** DATA FOR PROCESSING follows **
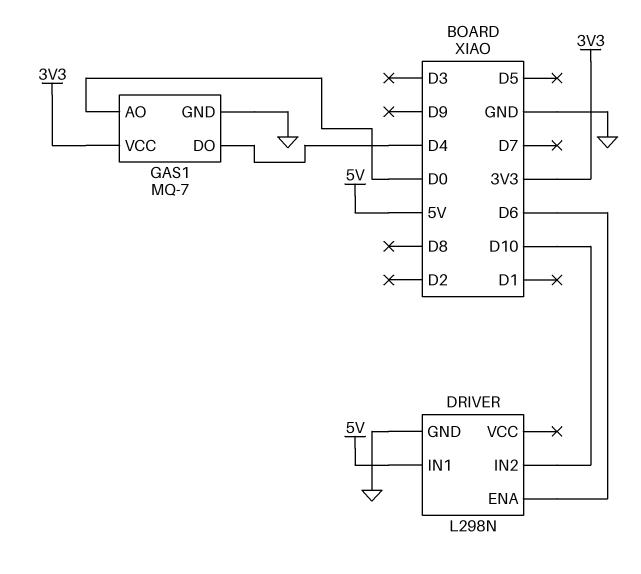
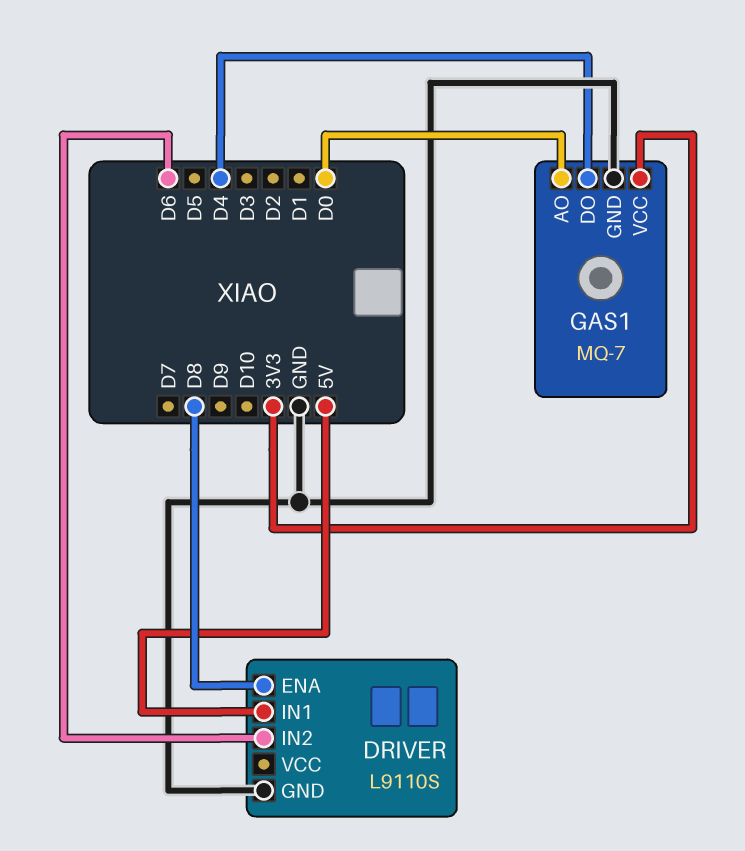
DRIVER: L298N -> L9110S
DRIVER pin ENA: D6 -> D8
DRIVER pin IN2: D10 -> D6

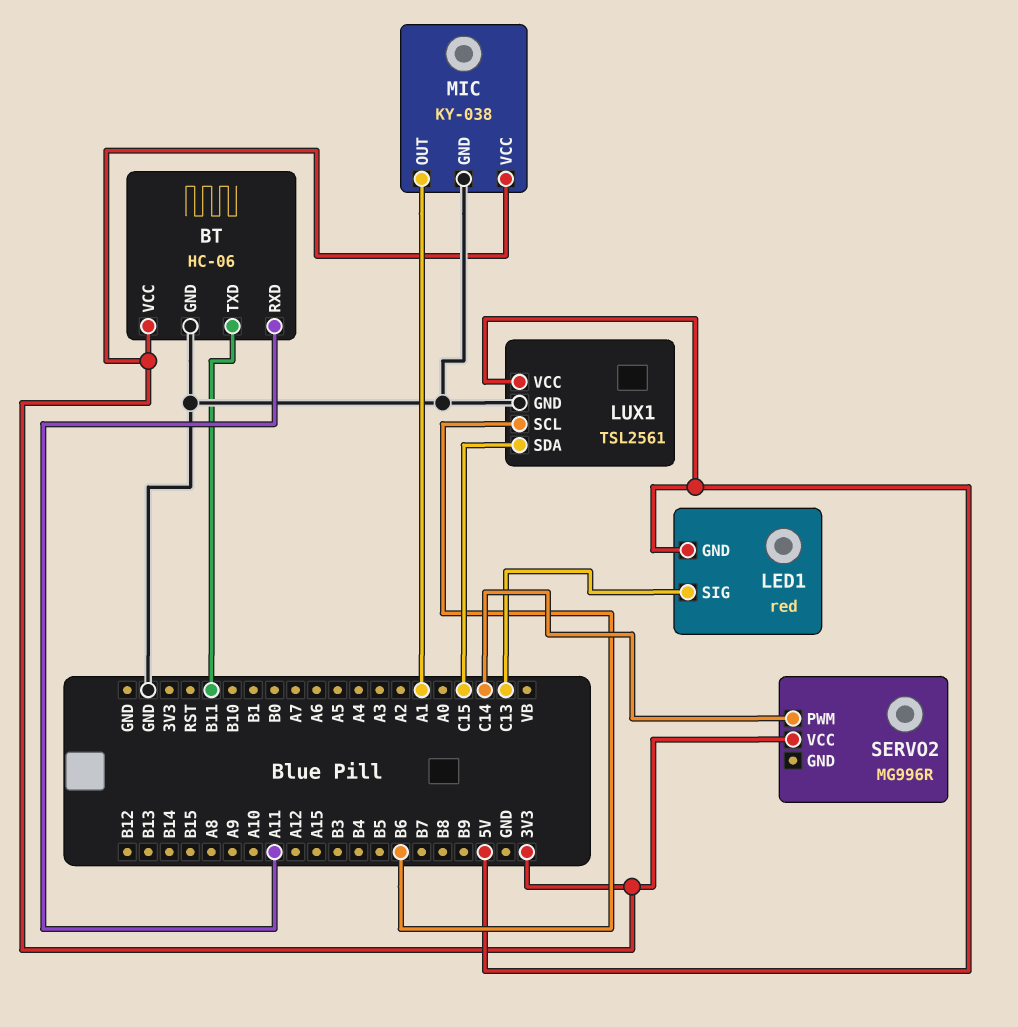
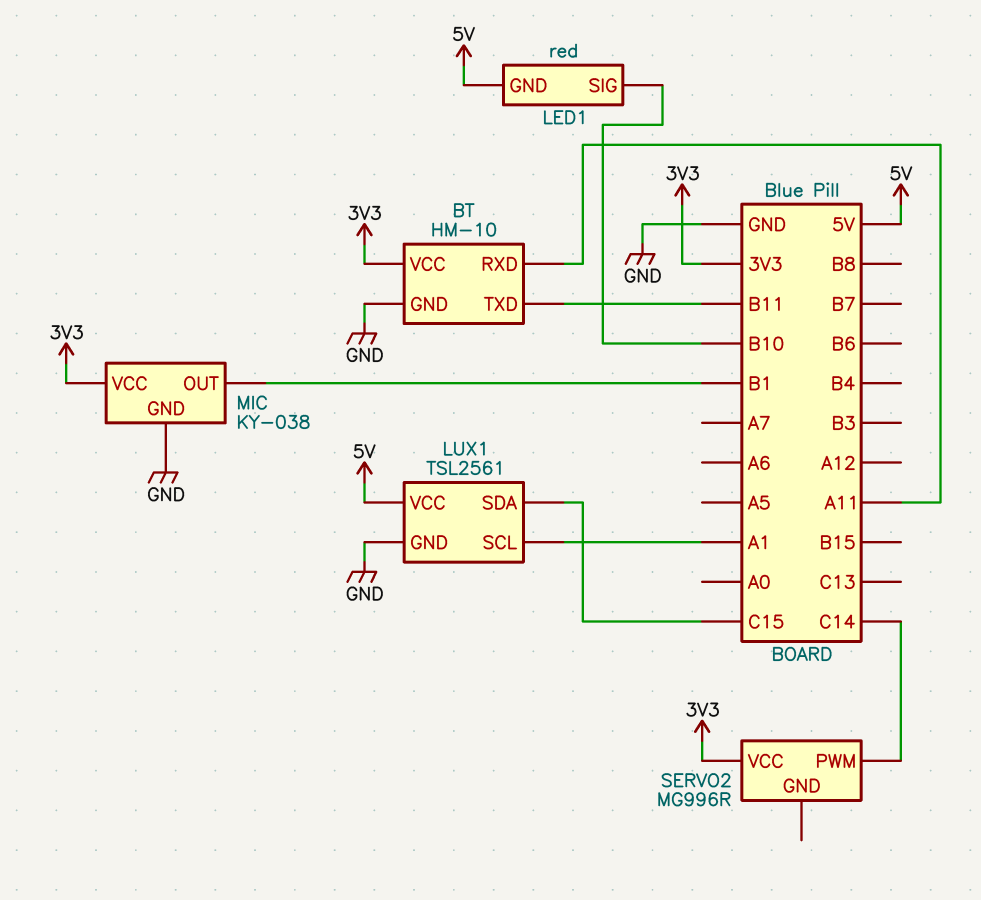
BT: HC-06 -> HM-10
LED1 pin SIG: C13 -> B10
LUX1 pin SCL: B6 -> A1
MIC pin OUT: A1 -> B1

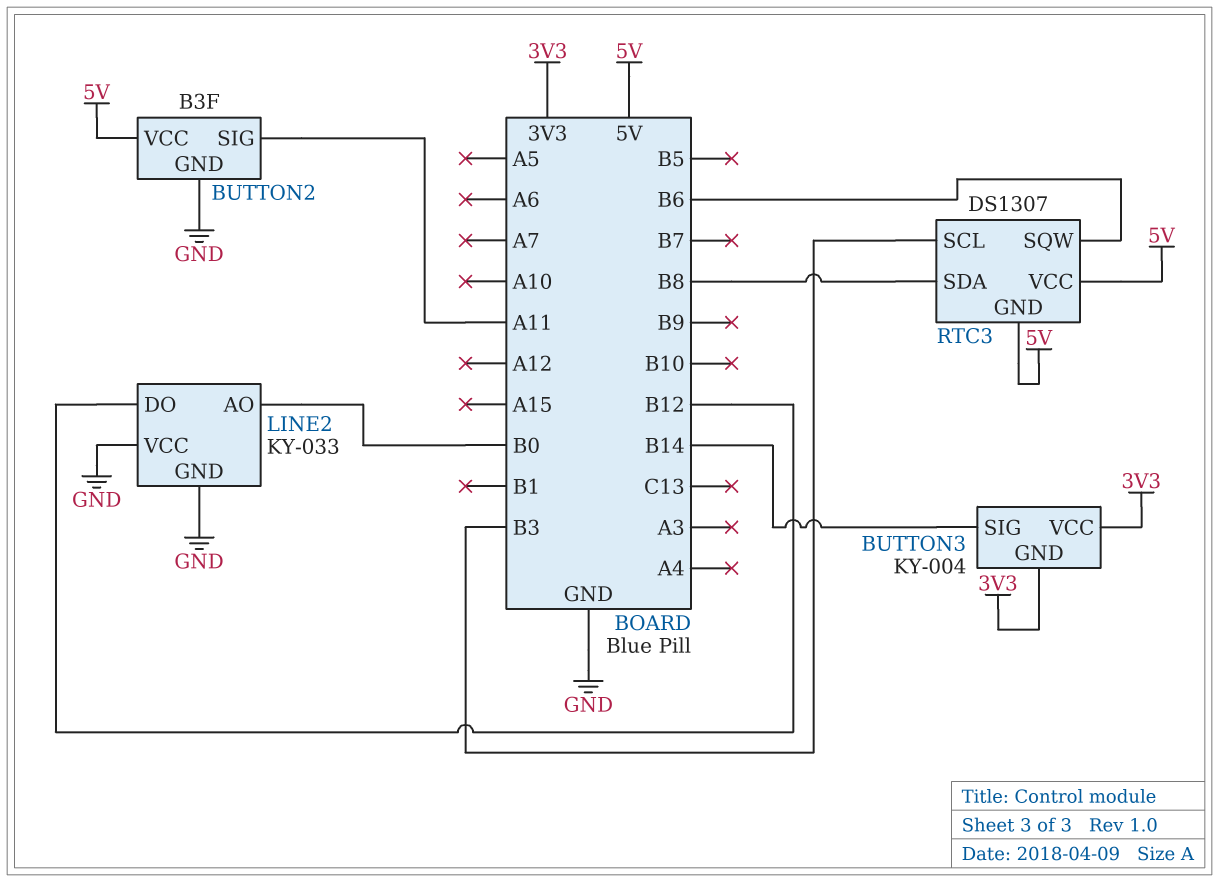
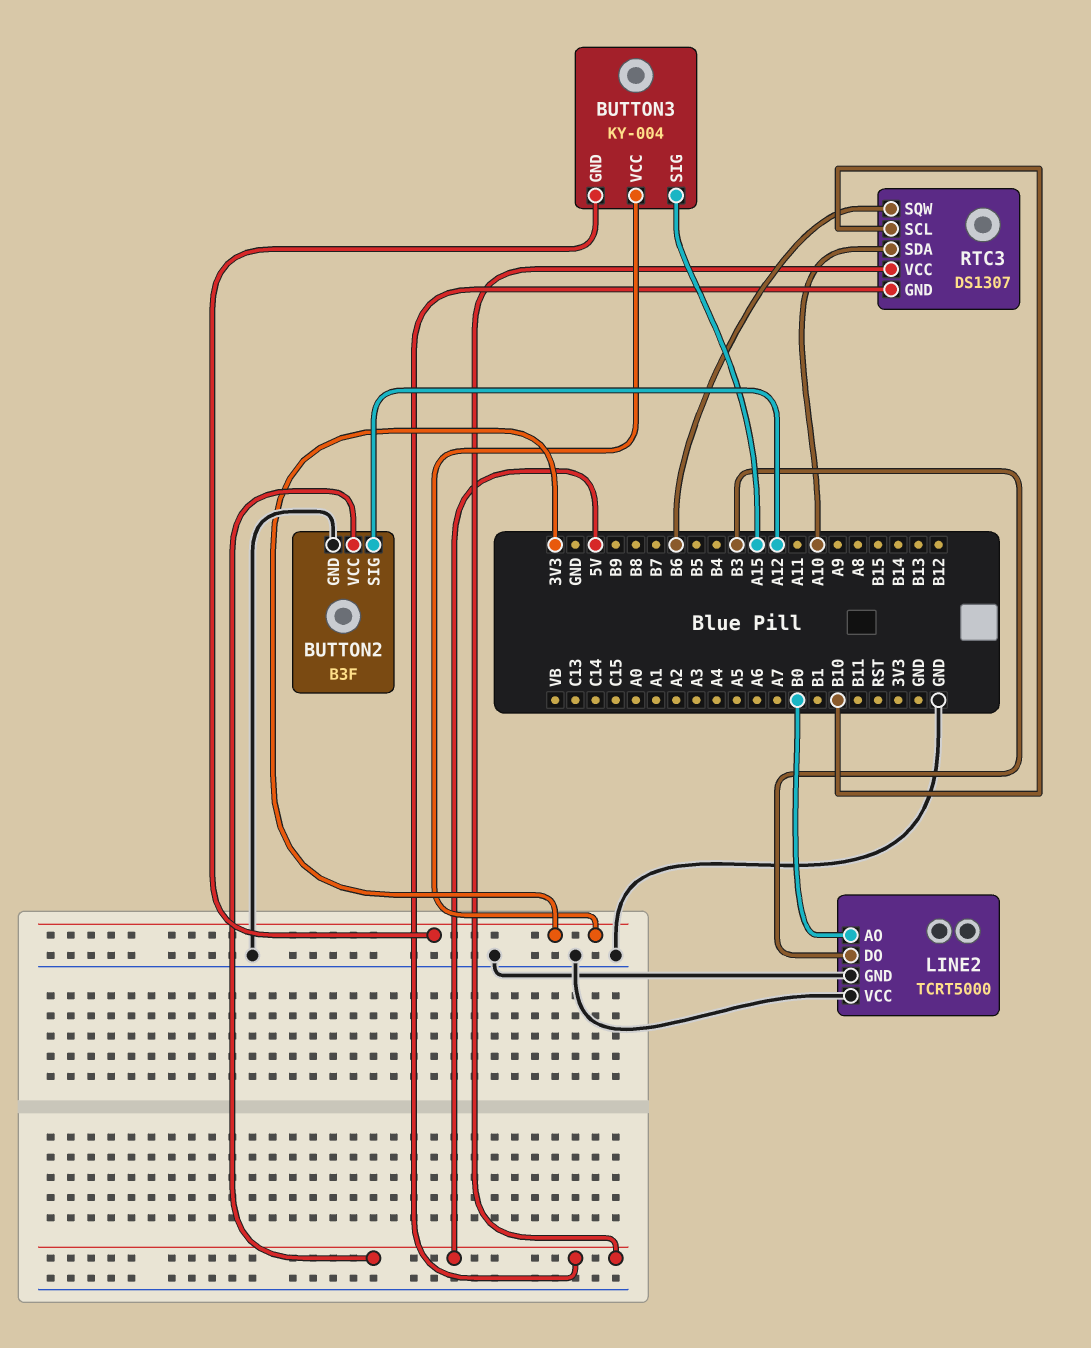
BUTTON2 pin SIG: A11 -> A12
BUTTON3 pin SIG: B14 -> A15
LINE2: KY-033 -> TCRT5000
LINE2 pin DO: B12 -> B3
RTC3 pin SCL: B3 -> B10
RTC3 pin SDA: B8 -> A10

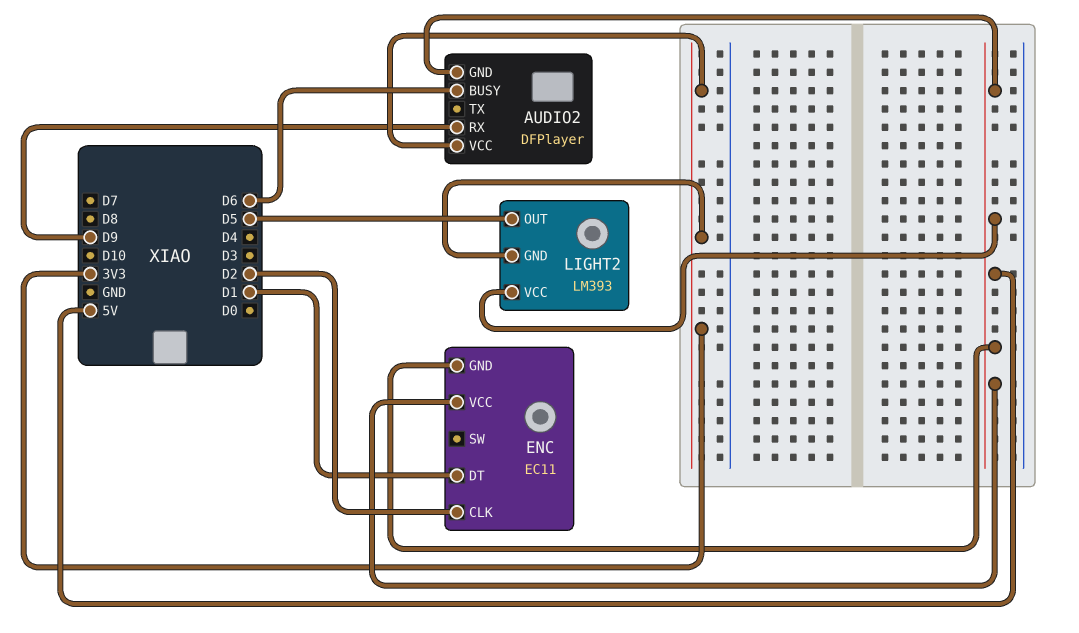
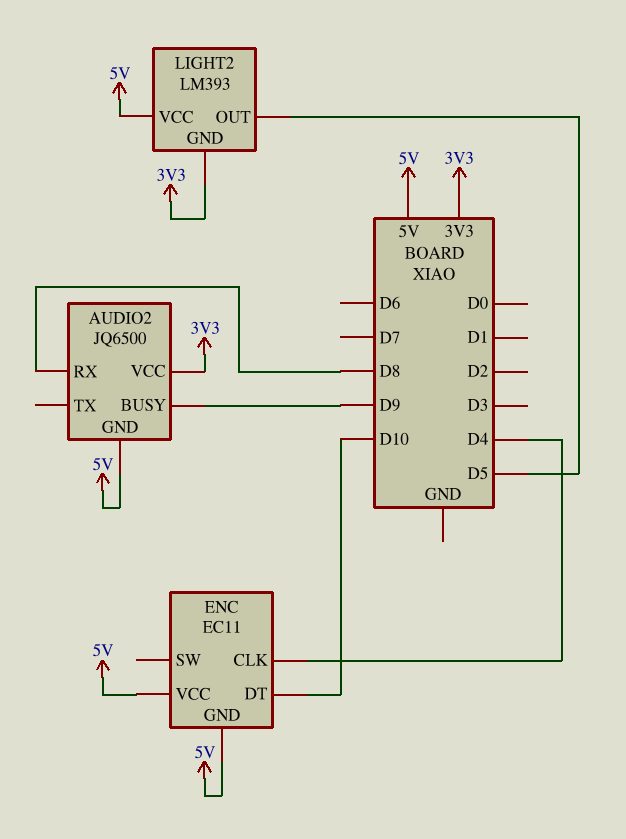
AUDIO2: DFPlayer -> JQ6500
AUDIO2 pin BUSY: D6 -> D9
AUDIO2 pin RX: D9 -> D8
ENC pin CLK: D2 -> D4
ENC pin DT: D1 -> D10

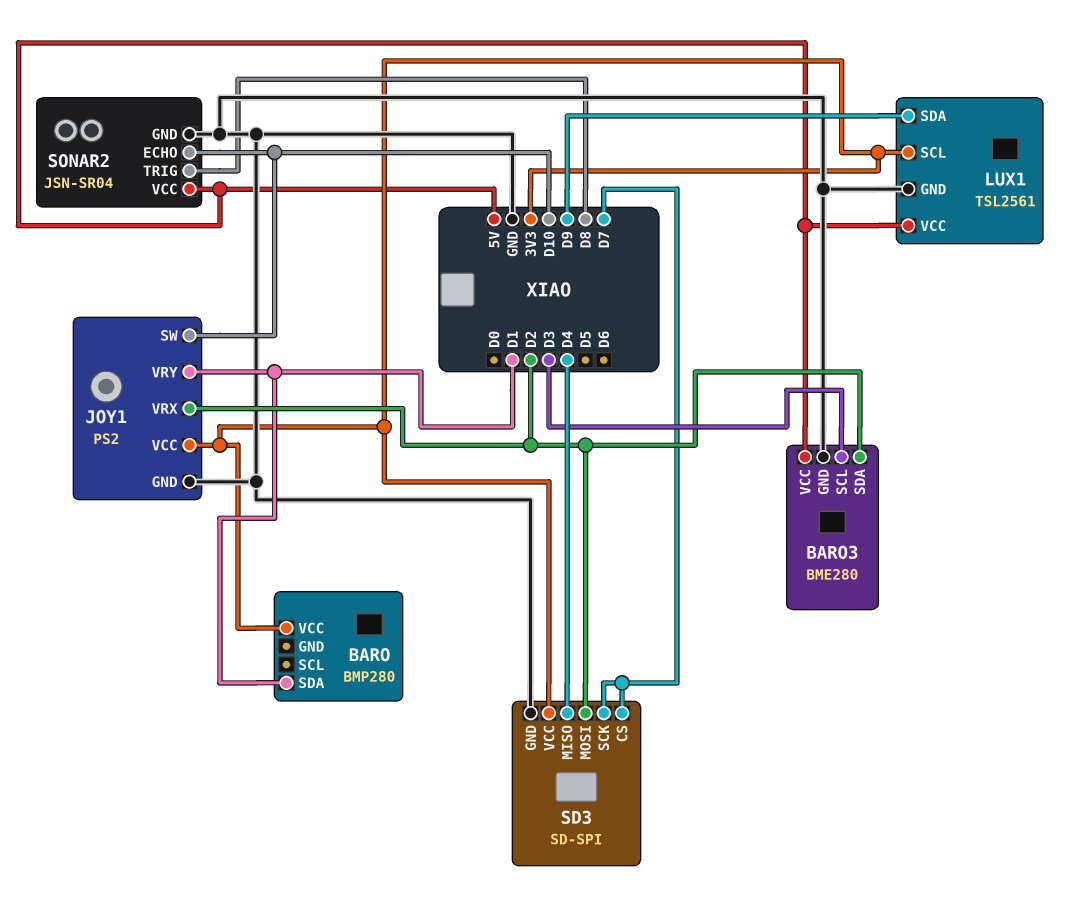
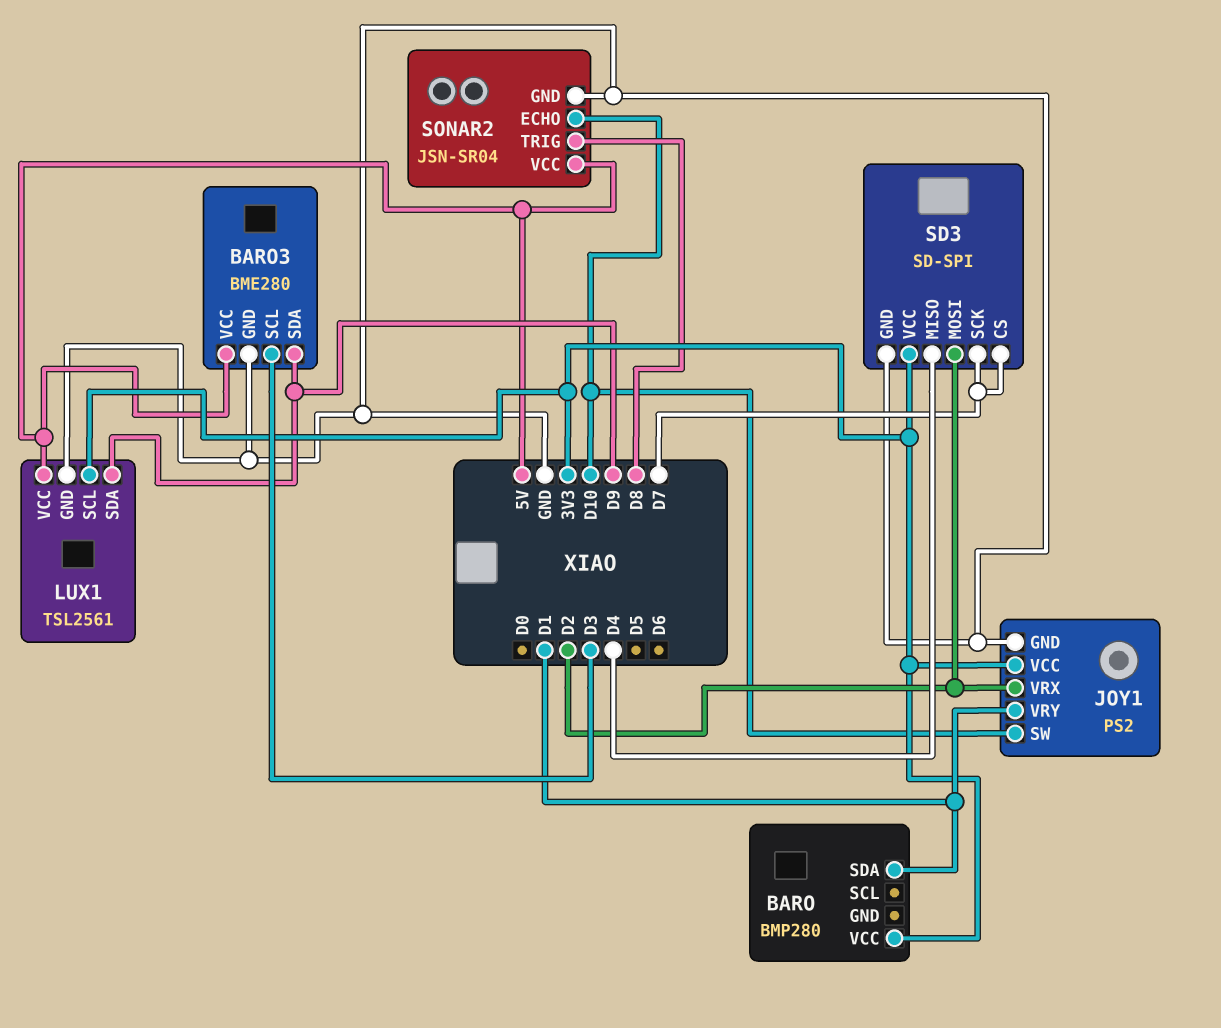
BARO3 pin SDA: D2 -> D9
** End of DATA FOR PROCESSING **
### TASK INSTRUCTIONS:
Although the records above contain pictures, output every line exactly and leave the pictures out.

### TASK SOLUTION:
DRIVER: L298N -> L9110S
DRIVER pin ENA: D6 -> D8
DRIVER pin IN2: D10 -> D6

BT: HC-06 -> HM-10
LED1 pin SIG: C13 -> B10
LUX1 pin SCL: B6 -> A1
MIC pin OUT: A1 -> B1

BUTTON2 pin SIG: A11 -> A12
BUTTON3 pin SIG: B14 -> A15
LINE2: KY-033 -> TCRT5000
LINE2 pin DO: B12 -> B3
RTC3 pin SCL: B3 -> B10
RTC3 pin SDA: B8 -> A10

AUDIO2: DFPlayer -> JQ6500
AUDIO2 pin BUSY: D6 -> D9
AUDIO2 pin RX: D9 -> D8
ENC pin CLK: D2 -> D4
ENC pin DT: D1 -> D10

BARO3 pin SDA: D2 -> D9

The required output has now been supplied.